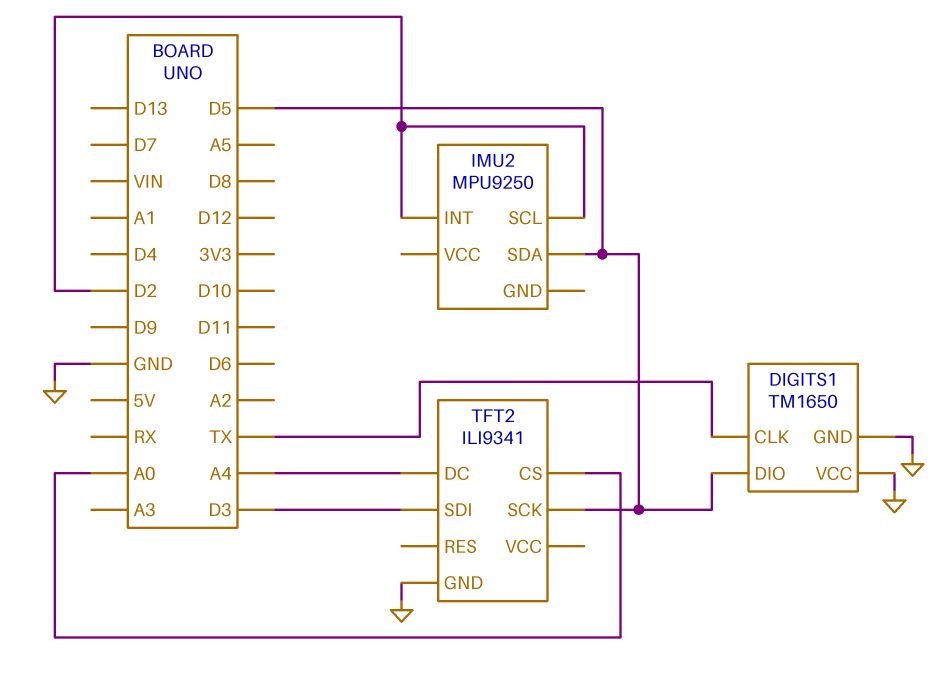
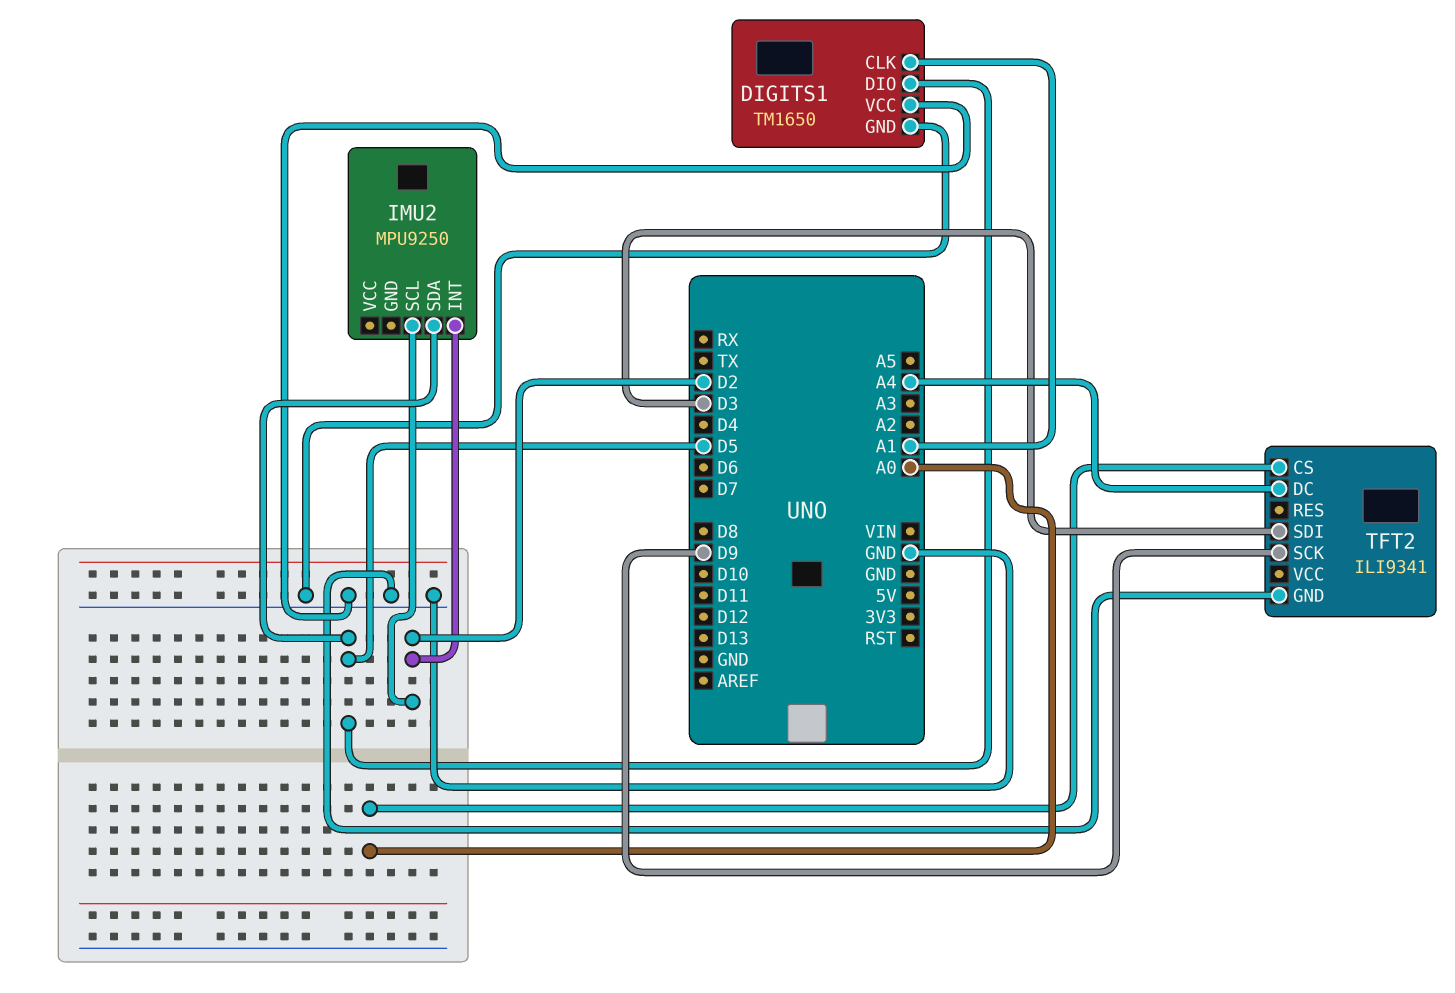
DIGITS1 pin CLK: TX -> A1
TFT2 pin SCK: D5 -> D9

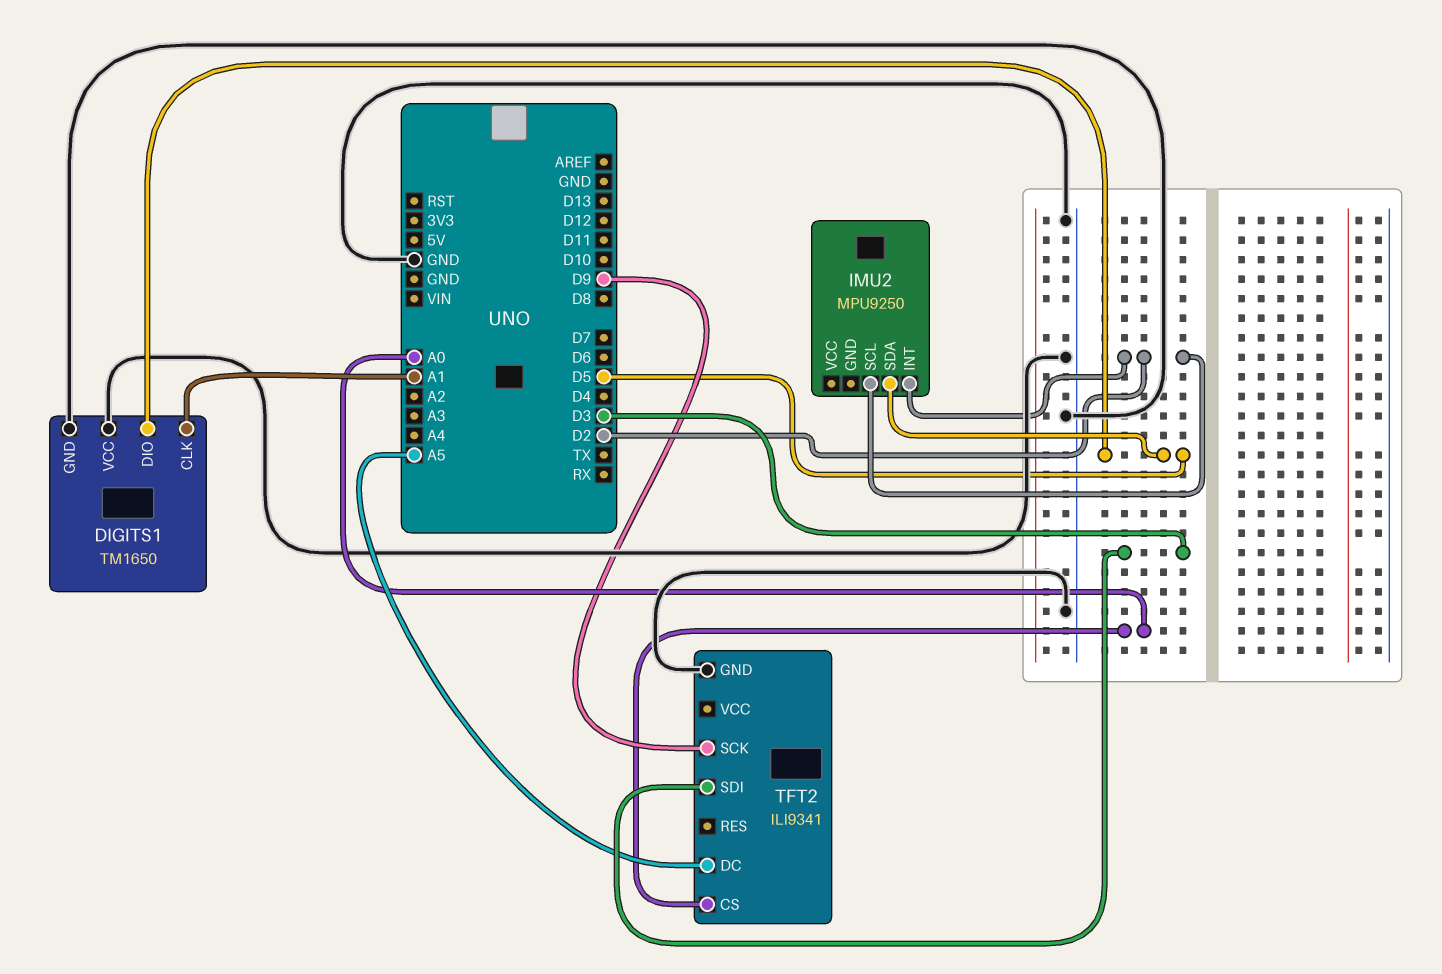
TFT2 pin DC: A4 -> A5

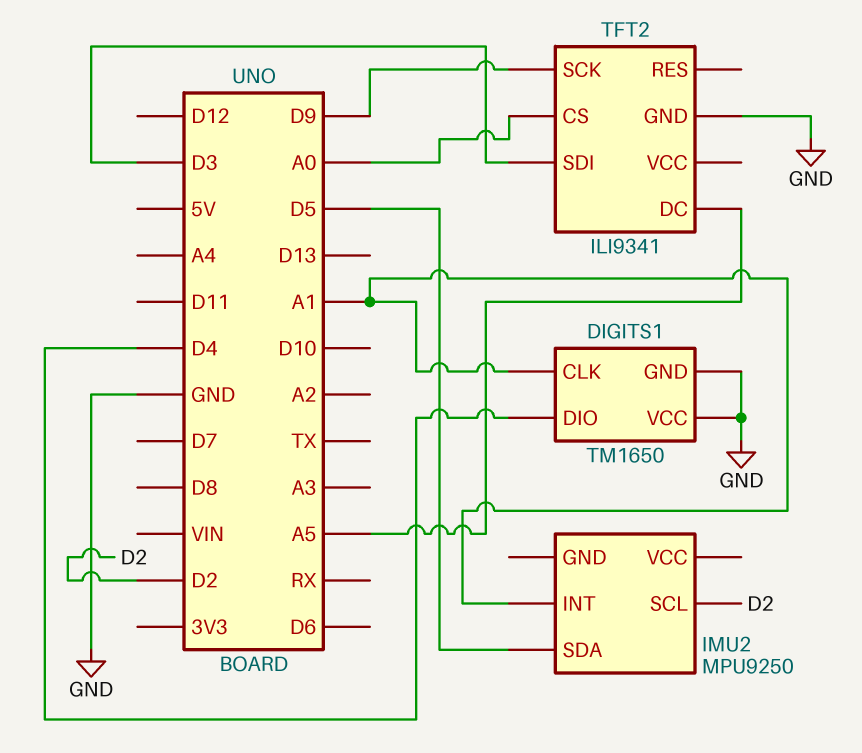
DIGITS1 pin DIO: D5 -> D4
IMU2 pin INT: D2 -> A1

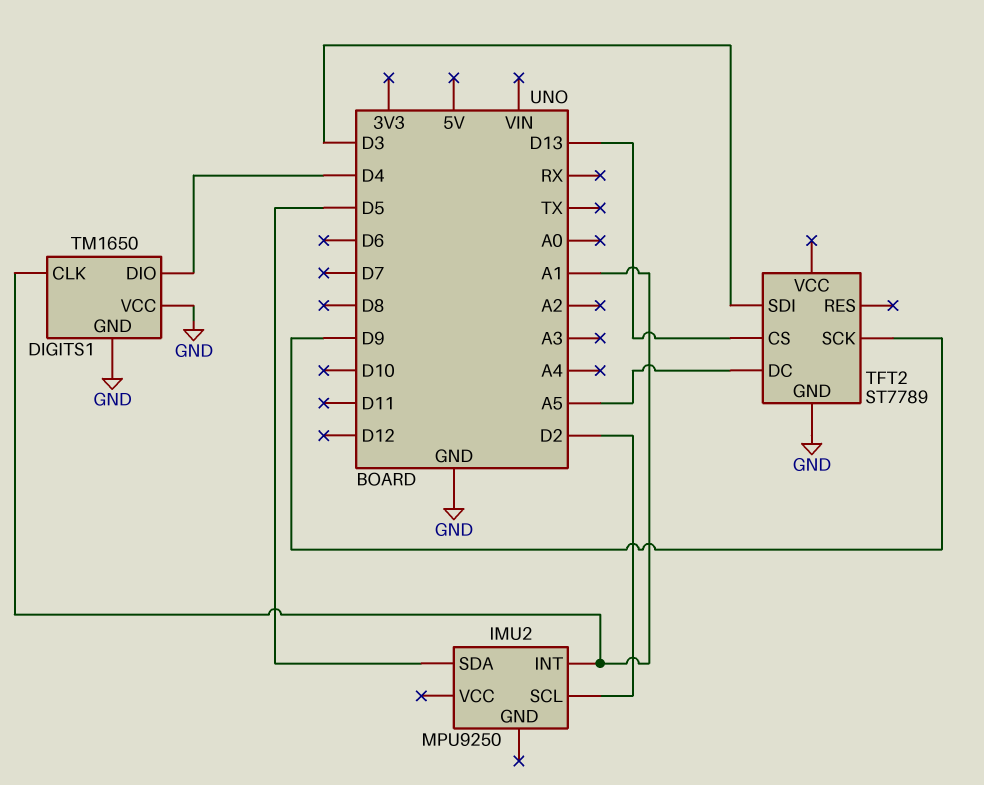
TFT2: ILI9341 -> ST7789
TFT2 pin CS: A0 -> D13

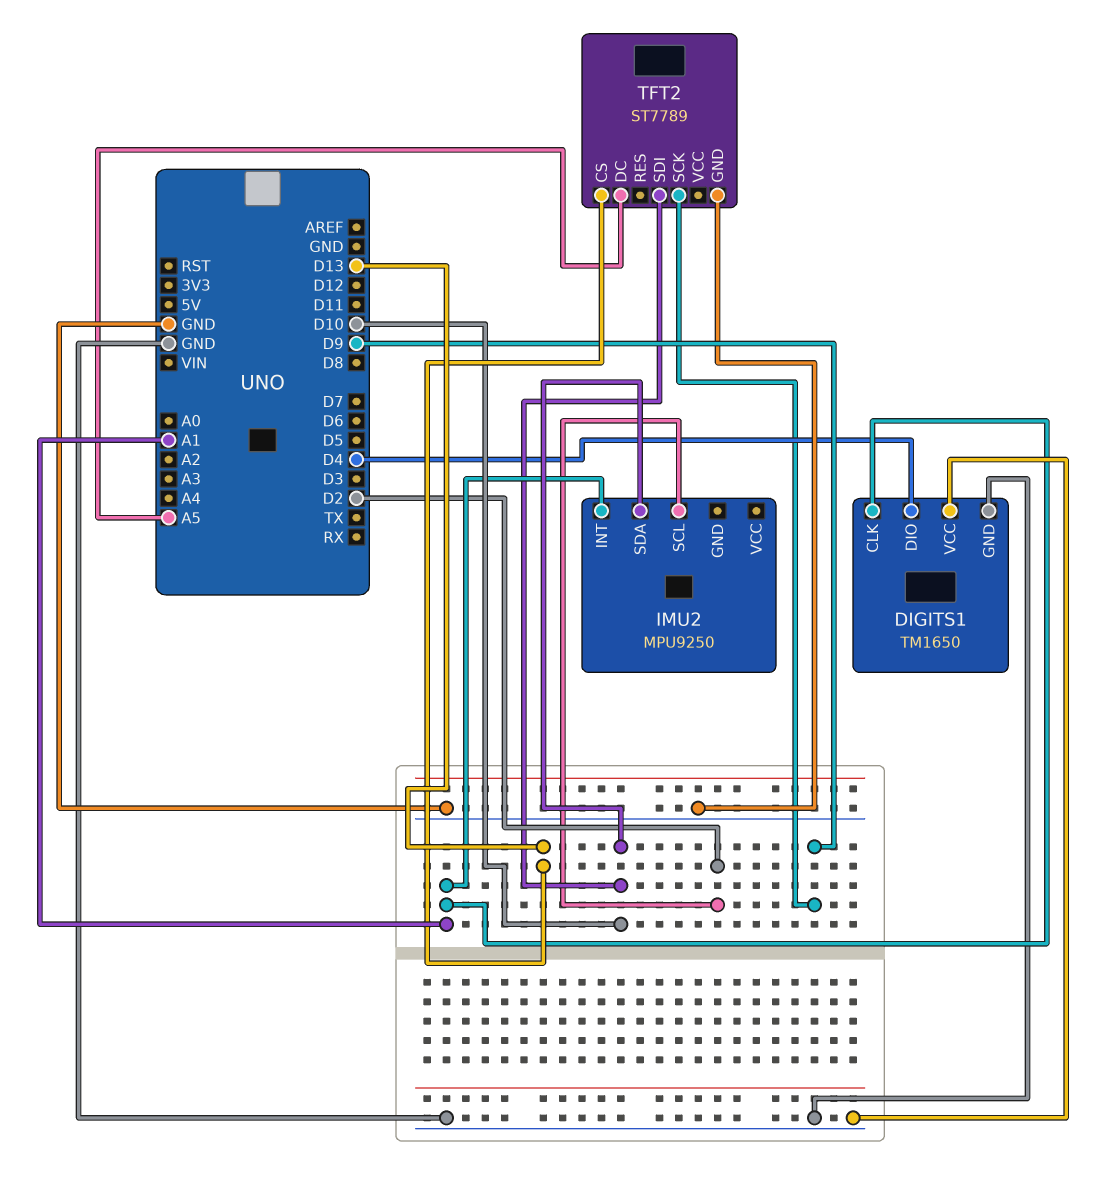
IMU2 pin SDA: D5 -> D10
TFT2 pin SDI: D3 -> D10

________________________________________

Task goal: Any picture among the entries must be skipped; copy all else exactly.

Task solution:
DIGITS1 pin CLK: TX -> A1
TFT2 pin SCK: D5 -> D9

TFT2 pin DC: A4 -> A5

DIGITS1 pin DIO: D5 -> D4
IMU2 pin INT: D2 -> A1

TFT2: ILI9341 -> ST7789
TFT2 pin CS: A0 -> D13

IMU2 pin SDA: D5 -> D10
TFT2 pin SDI: D3 -> D10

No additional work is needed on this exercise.